## INSTRUCTIONS FOR THE TASK:
Only the lines below starting at the one that contains "R10: 33k (NET17, VDD) -> none" and ending at the one that contains "C101: 22nF (GND, VA) -> 1uF (GND, VA)" are to be reproduced, exactly and with both ends kept.

Data extracted from a collection:
--------

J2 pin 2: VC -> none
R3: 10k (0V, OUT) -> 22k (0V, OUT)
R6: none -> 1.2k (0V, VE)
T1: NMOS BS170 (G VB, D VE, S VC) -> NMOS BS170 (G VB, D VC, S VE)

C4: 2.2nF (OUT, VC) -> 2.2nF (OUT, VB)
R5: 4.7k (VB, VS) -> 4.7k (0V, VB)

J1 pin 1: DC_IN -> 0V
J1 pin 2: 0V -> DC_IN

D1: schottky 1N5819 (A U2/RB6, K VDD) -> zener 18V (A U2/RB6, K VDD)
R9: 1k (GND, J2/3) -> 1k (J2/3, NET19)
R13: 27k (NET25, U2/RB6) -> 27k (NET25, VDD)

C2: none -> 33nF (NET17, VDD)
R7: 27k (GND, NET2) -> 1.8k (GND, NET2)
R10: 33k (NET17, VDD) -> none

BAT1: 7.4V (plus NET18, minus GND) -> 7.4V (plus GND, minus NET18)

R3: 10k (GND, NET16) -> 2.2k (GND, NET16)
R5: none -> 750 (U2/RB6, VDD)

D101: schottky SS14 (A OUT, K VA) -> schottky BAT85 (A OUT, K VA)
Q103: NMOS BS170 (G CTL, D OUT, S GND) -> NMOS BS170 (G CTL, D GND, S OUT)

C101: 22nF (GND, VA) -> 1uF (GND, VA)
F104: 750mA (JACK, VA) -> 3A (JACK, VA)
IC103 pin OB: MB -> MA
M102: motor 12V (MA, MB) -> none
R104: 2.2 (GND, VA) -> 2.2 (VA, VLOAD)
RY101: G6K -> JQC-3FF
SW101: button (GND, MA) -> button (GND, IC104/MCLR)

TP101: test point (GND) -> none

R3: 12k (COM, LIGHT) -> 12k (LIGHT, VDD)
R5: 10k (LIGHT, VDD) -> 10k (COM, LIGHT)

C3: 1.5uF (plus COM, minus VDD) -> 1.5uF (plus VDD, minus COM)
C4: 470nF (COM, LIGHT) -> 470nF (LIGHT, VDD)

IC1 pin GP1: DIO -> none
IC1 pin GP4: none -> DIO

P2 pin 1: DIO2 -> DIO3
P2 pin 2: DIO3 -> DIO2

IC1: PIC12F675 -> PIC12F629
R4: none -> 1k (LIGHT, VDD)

--------

## SOLUTION FOR THIS EXERCISE:
R10: 33k (NET17, VDD) -> none

BAT1: 7.4V (plus NET18, minus GND) -> 7.4V (plus GND, minus NET18)

R3: 10k (GND, NET16) -> 2.2k (GND, NET16)
R5: none -> 750 (U2/RB6, VDD)

D101: schottky SS14 (A OUT, K VA) -> schottky BAT85 (A OUT, K VA)
Q103: NMOS BS170 (G CTL, D OUT, S GND) -> NMOS BS170 (G CTL, D GND, S OUT)

C101: 22nF (GND, VA) -> 1uF (GND, VA)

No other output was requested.